--- DESCRIPTION OF THE TASK ---
From the line containing "none -> yellow brick D5 level 2" to the end of the data, retype every line exactly and nothing else. Drop the pictures.

*** EXCERPTED RECORDS ***

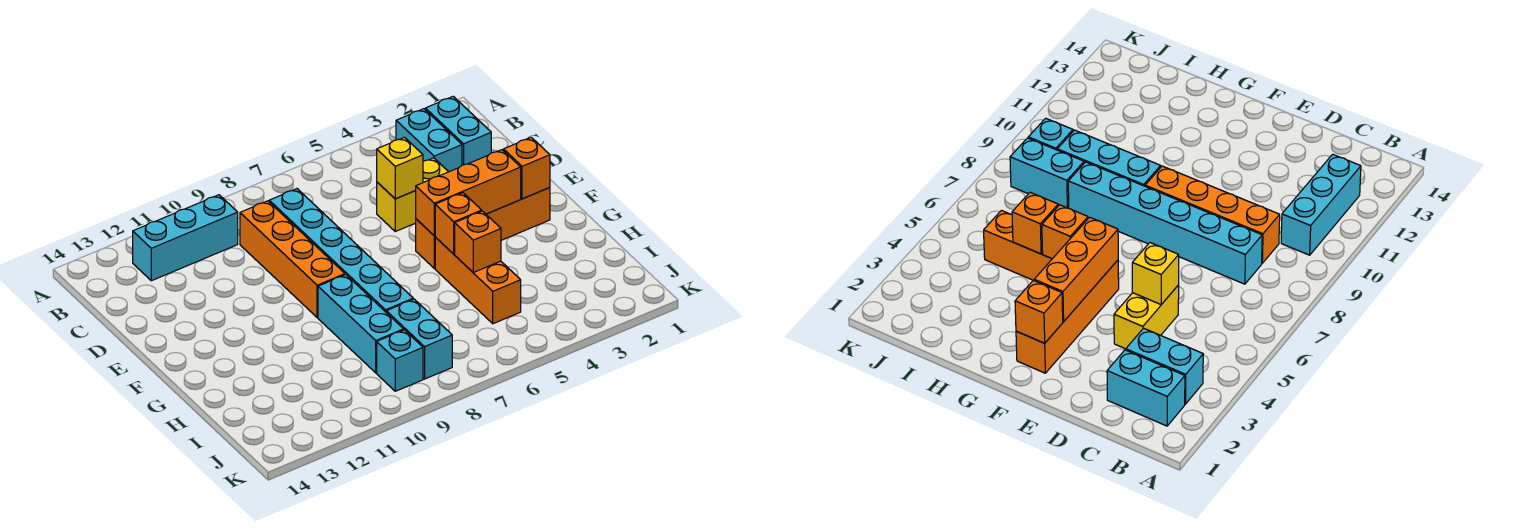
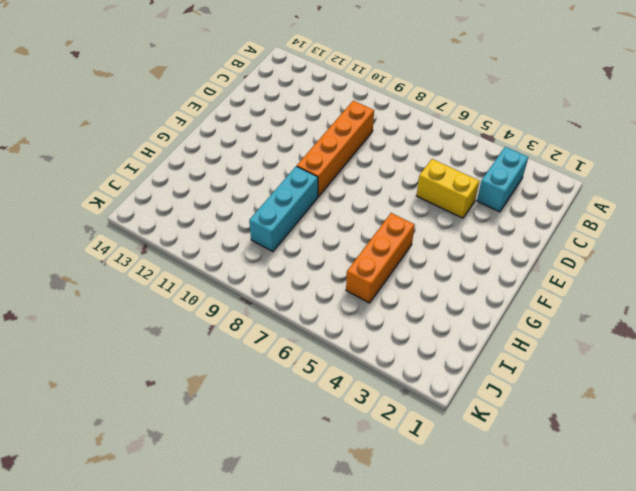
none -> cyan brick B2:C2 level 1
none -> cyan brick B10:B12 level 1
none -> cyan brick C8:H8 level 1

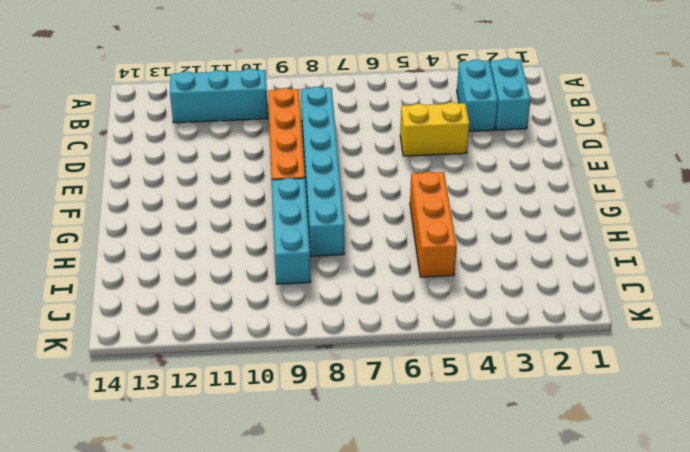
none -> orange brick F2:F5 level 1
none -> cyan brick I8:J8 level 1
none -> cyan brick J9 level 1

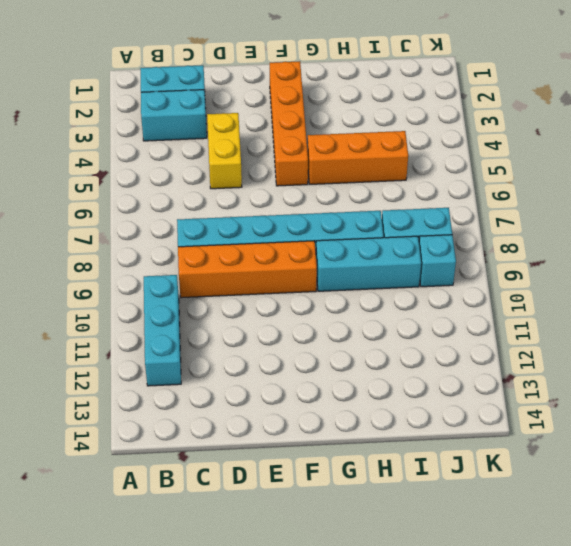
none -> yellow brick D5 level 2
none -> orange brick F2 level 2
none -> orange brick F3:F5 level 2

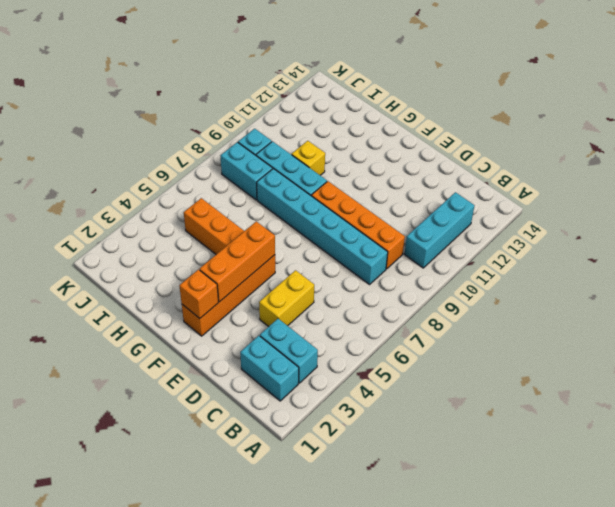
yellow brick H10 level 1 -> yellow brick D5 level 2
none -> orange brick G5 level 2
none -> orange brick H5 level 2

*** End of EXCERPTED RECORDS ***

--- EXERCISE ANSWER ---
none -> yellow brick D5 level 2
none -> orange brick F2 level 2
none -> orange brick F3:F5 level 2

yellow brick H10 level 1 -> yellow brick D5 level 2
none -> orange brick G5 level 2
none -> orange brick H5 level 2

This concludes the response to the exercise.